Stored items from a collection:
Start of Block

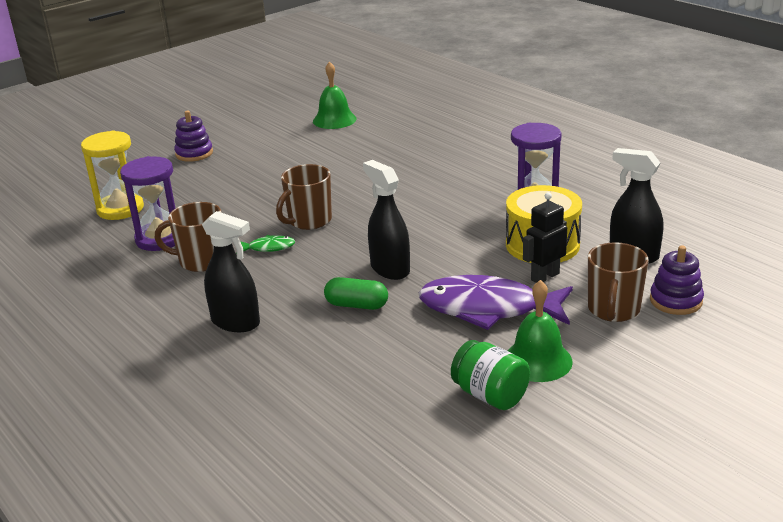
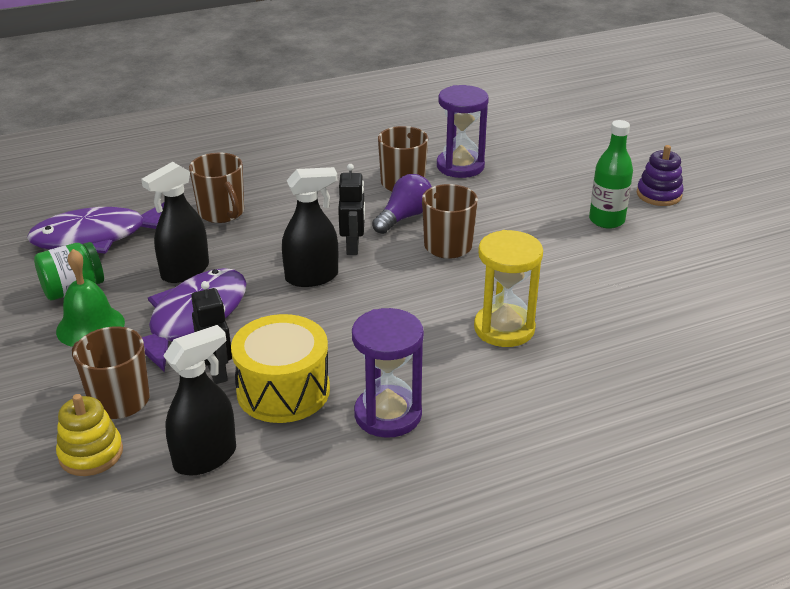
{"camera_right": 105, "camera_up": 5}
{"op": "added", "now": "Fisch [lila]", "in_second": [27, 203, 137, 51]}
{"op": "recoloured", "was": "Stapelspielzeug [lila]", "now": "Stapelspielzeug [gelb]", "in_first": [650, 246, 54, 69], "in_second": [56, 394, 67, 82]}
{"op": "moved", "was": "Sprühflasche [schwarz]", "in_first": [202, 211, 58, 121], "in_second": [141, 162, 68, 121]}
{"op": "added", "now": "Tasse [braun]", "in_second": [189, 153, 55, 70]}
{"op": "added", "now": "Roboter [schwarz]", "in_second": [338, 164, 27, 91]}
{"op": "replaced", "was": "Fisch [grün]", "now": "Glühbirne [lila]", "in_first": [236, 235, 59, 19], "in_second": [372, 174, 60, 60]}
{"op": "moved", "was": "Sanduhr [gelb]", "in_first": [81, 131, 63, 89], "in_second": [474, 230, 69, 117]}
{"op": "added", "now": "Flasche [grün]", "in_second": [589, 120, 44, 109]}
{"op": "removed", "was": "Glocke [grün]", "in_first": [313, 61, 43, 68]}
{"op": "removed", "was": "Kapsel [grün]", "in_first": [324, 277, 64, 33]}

End of Block

WORK REQUEST
Where a line in the entries holds "lila", copy that line.

SOLVED EXERCISE
{"op": "added", "now": "Fisch [lila]", "in_second": [27, 203, 137, 51]}
{"op": "recoloured", "was": "Stapelspielzeug [lila]", "now": "Stapelspielzeug [gelb]", "in_first": [650, 246, 54, 69], "in_second": [56, 394, 67, 82]}
{"op": "replaced", "was": "Fisch [grün]", "now": "Glühbirne [lila]", "in_first": [236, 235, 59, 19], "in_second": [372, 174, 60, 60]}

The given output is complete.